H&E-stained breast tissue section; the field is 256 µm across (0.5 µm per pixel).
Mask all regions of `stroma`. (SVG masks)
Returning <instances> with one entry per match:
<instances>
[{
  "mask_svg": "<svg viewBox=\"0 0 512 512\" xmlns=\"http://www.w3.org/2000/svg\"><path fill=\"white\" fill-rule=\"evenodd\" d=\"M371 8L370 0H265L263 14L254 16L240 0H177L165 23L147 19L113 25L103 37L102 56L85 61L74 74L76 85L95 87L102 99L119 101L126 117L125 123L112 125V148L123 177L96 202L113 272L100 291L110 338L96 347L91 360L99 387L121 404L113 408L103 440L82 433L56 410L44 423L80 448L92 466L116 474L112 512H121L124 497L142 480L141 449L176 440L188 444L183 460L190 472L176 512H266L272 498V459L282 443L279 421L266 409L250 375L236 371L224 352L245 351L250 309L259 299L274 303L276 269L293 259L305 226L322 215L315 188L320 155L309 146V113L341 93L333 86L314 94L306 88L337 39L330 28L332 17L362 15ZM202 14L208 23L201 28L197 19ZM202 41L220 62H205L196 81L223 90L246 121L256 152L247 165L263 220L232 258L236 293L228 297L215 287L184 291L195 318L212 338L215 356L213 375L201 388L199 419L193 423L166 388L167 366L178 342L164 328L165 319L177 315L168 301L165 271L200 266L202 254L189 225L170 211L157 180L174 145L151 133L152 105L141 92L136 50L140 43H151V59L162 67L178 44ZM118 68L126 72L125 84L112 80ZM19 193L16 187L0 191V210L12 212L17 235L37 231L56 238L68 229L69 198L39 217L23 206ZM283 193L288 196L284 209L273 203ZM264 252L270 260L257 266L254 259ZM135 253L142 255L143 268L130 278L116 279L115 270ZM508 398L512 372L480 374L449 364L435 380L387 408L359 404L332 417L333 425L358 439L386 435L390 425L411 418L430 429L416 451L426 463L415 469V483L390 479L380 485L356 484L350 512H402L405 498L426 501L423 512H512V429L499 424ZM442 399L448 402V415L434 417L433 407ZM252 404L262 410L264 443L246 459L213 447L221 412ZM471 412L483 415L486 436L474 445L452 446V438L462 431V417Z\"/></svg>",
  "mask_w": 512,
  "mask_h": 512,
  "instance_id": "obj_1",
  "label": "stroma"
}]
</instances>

........

Write out the data again, exactly and in full.

• **Expected output**
H&E-stained breast tissue section; the field is 256 µm across (0.5 µm per pixel).
Mask all regions of `stroma`. (SVG masks)
Returning <instances> with one entry per match:
<instances>
[{
  "mask_svg": "<svg viewBox=\"0 0 512 512\" xmlns=\"http://www.w3.org/2000/svg\"><path fill=\"white\" fill-rule=\"evenodd\" d=\"M371 8L370 0H265L263 14L254 16L240 0H177L165 23L147 19L113 25L103 37L102 56L85 61L74 74L76 85L95 87L102 99L119 101L126 117L125 123L112 125V148L123 177L96 202L113 272L100 291L110 338L96 347L91 360L99 387L121 404L113 408L103 440L82 433L56 410L44 423L80 448L92 466L116 474L112 512H121L124 497L142 480L141 449L176 440L188 444L183 460L190 472L176 512H266L272 498V459L282 443L279 421L266 409L250 375L236 371L224 352L245 351L250 309L259 299L274 303L276 269L293 259L305 226L322 215L315 188L320 155L309 146V113L341 93L333 86L314 94L306 88L337 39L330 28L332 17L362 15ZM202 14L208 23L201 28L197 19ZM202 41L220 62H205L196 81L223 90L246 121L256 152L247 165L263 220L232 258L236 293L228 297L215 287L184 291L195 318L212 338L215 356L213 375L201 388L199 419L193 423L166 388L167 366L178 342L164 328L165 319L177 315L168 301L165 271L200 266L202 254L189 225L170 211L157 180L174 145L151 133L152 105L141 92L136 50L140 43H151V59L162 67L178 44ZM118 68L126 72L125 84L112 80ZM19 193L16 187L0 191V210L12 212L17 235L37 231L56 238L68 229L69 198L39 217L23 206ZM283 193L288 196L284 209L273 203ZM264 252L270 260L257 266L254 259ZM135 253L142 255L143 268L130 278L116 279L115 270ZM508 398L512 372L480 374L449 364L435 380L387 408L359 404L332 417L333 425L358 439L386 435L390 425L411 418L430 429L416 451L426 463L415 469V483L390 479L380 485L356 484L350 512H402L405 498L426 501L423 512H512V429L499 424ZM442 399L448 402V415L434 417L433 407ZM252 404L262 410L264 443L246 459L213 447L221 412ZM471 412L483 415L486 436L474 445L452 446V438L462 431V417Z\"/></svg>",
  "mask_w": 512,
  "mask_h": 512,
  "instance_id": "obj_1",
  "label": "stroma"
}]
</instances>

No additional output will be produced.